Object state change records
########

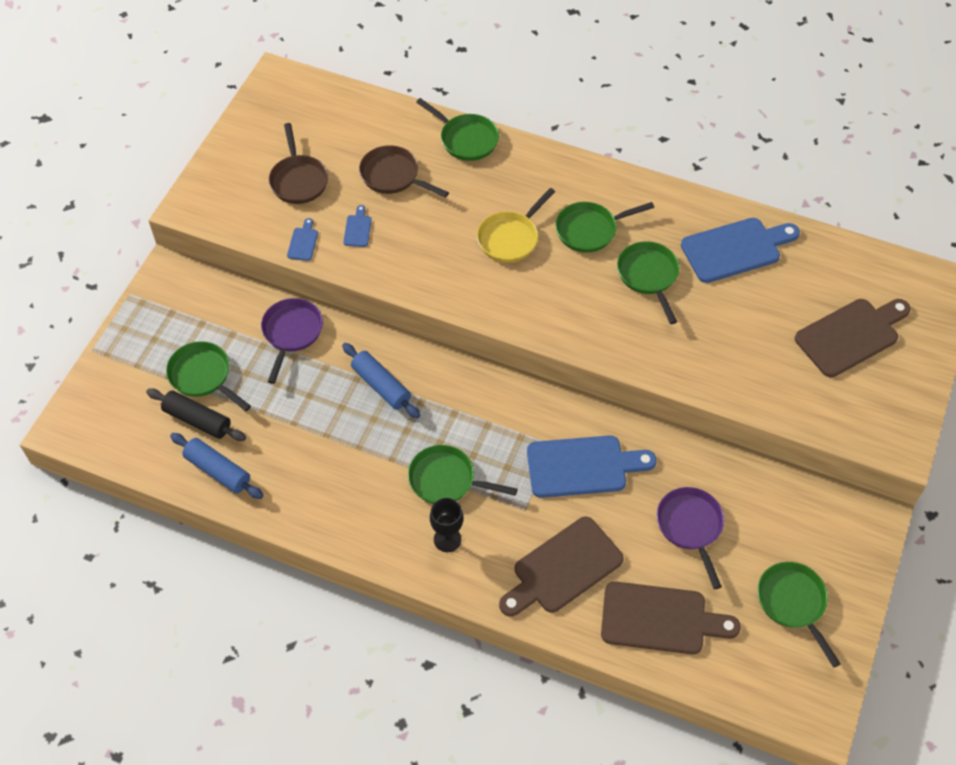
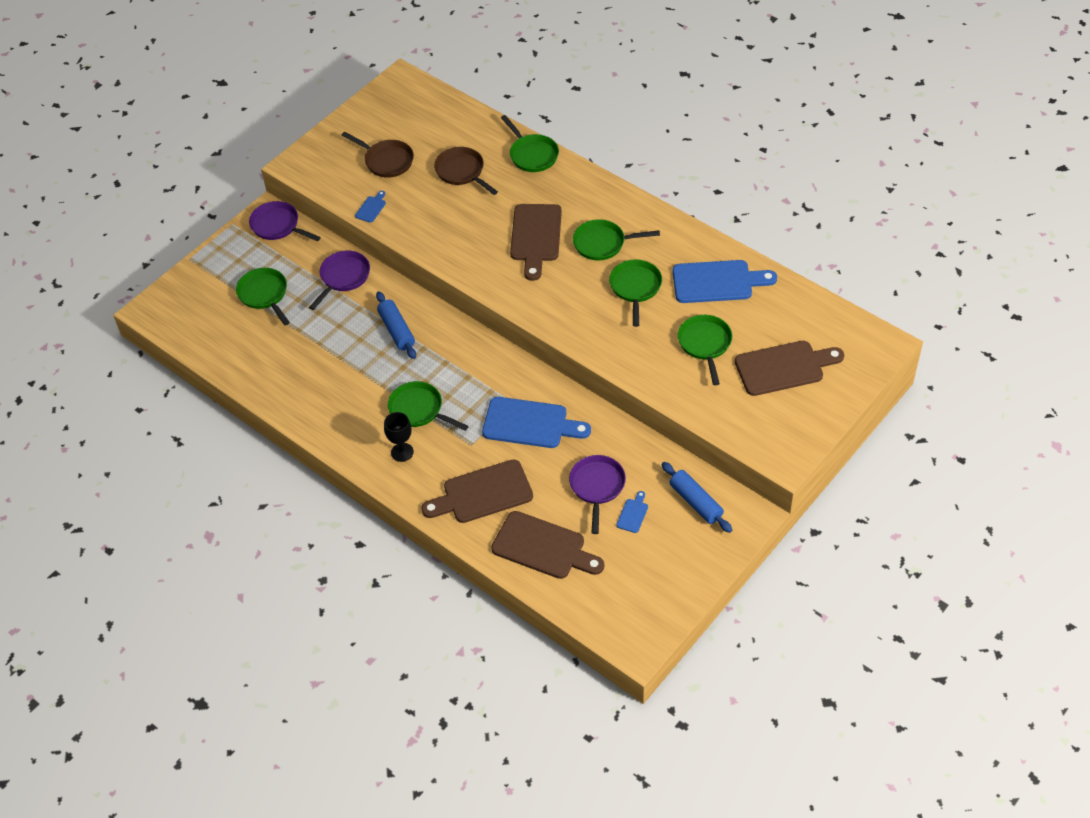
camera: 20 degrees right, 5 degrees down
(187, 285) = (278, 226): none -> purple pan
(197, 420) = (248, 325): black rolling pin -> none
(218, 471) = (249, 365): blue rolling pin -> blue rolling pin (695, 502)
(298, 180) = (386, 161): brown pan -> brown pan turned 60 degrees counterclockwise
(358, 229) = (417, 206): blue cutting board -> blue cutting board (633, 514)
(510, 238) = (535, 237): yellow pan -> brown cutting board
(793, 603) = (655, 561): green pan -> green pan (705, 344)

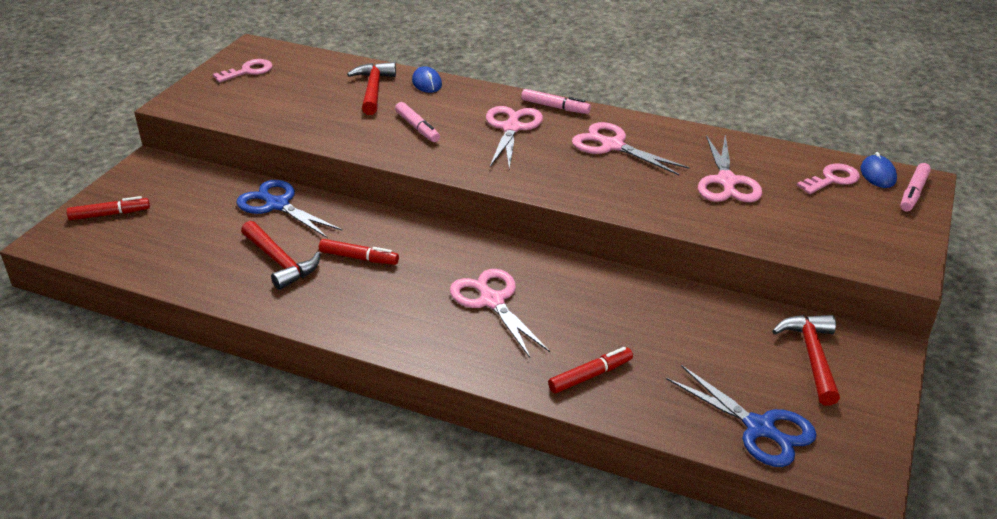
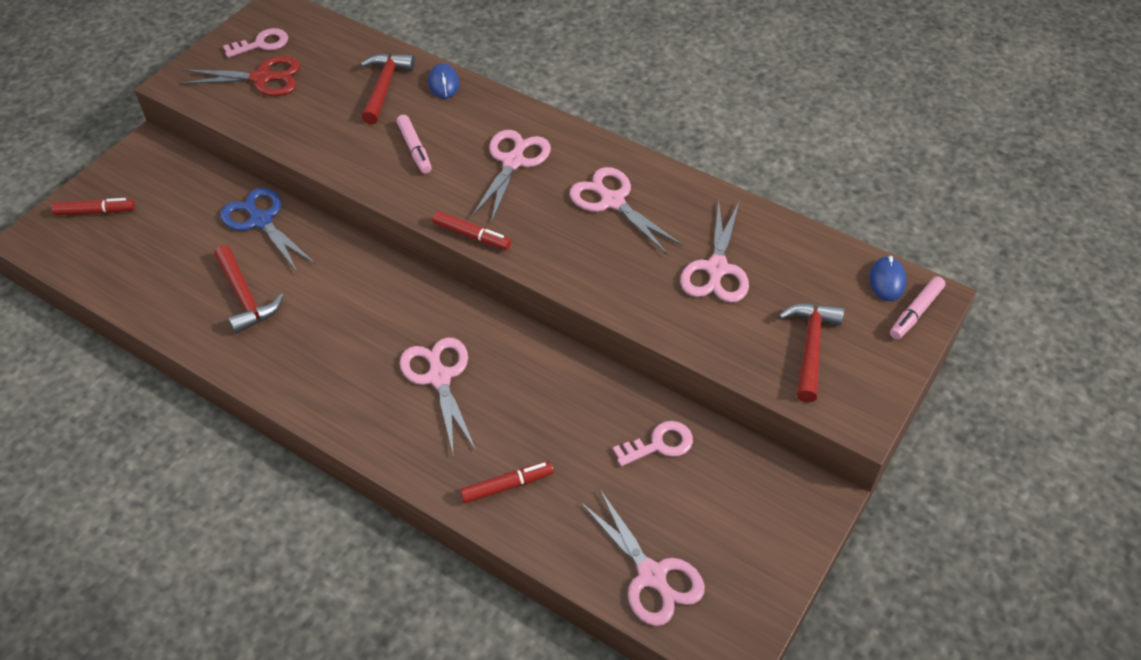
camera: 10 degrees right, 15 degrees up
(256, 93) = (262, 78): none -> red scissors
(359, 258) = (323, 302): red marker -> red marker (472, 236)
(555, 107) = (570, 136): pink marker -> none
(759, 428) = (651, 575): blue scissors -> pink scissors
(812, 356) = (738, 496): red hammer -> red hammer (810, 347)
(832, 179) = (833, 281): pink key -> pink key (659, 444)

########

TASK DETAILS - Find the lines above that hold "none", then copy each of them.

THE COMPLETED TASK -
(187, 285) = (278, 226): none -> purple pan
(197, 420) = (248, 325): black rolling pin -> none
(256, 93) = (262, 78): none -> red scissors
(555, 107) = (570, 136): pink marker -> none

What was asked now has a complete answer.